● **Your task**:
Please copy out every line in the entries that includes the word "minus".
━━━ Records ━━━
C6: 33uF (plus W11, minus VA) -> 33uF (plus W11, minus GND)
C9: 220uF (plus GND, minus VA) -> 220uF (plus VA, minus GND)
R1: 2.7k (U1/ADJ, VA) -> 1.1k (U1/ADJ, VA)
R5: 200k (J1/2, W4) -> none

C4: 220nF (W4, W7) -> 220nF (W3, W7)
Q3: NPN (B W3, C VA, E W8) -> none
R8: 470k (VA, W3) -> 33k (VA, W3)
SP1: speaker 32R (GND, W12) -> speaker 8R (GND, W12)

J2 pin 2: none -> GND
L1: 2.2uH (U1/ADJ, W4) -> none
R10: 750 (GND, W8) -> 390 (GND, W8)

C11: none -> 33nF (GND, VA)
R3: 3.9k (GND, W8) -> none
━━━
● **Answer to this task**:
C6: 33uF (plus W11, minus VA) -> 33uF (plus W11, minus GND)
C9: 220uF (plus GND, minus VA) -> 220uF (plus VA, minus GND)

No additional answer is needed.